TASK DESCRIPTION: Output exactly the lines between the line that contains "grey spinning top [299,113,356,175]" and the last line of the material, counting both.

╔══

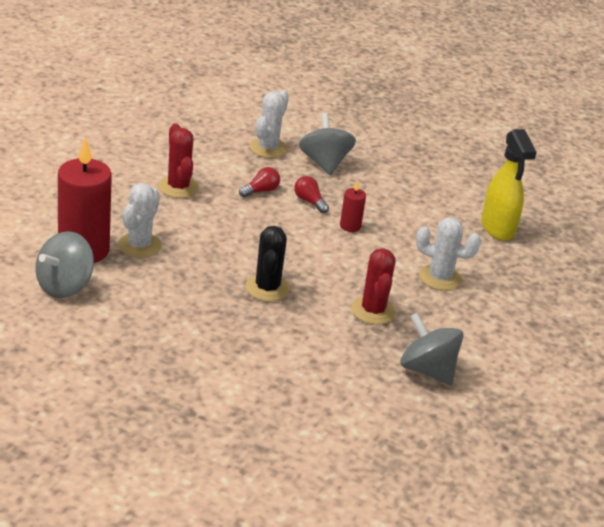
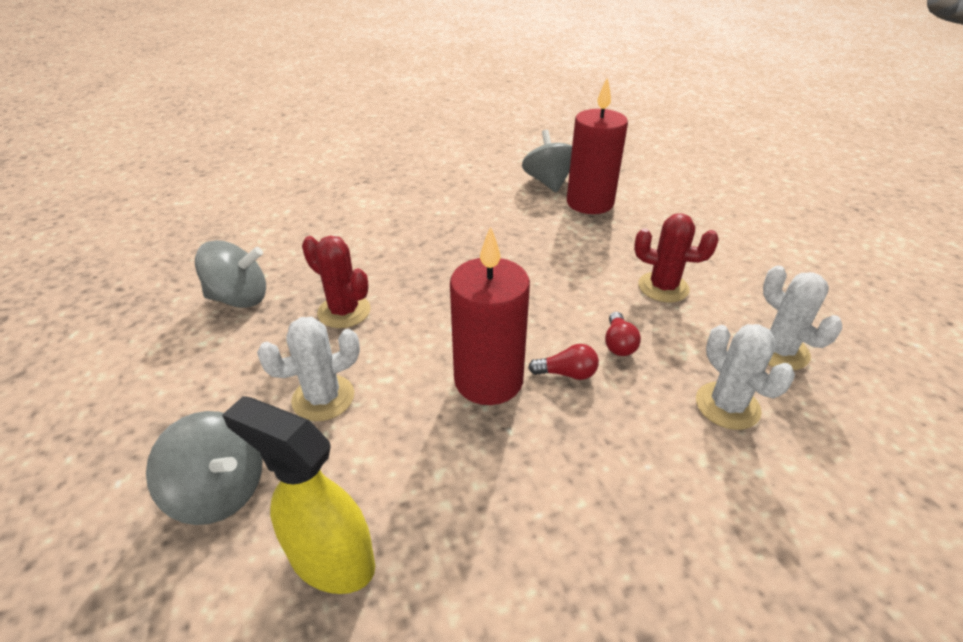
camera: 135 degrees right, 5 degrees up
white cactus [118,183,162,258] -> white cactus moved to [763,265,842,370]
black cactus [245,226,290,302] -> none
grey spinning top [299,113,356,175] -> grey spinning top moved to [146,411,263,525]
red candle [340,180,366,232] -> red candle [450,226,530,405], size x2.23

╚══

RESPONSE AREA:
grey spinning top [299,113,356,175] -> grey spinning top moved to [146,411,263,525]
red candle [340,180,366,232] -> red candle [450,226,530,405], size x2.23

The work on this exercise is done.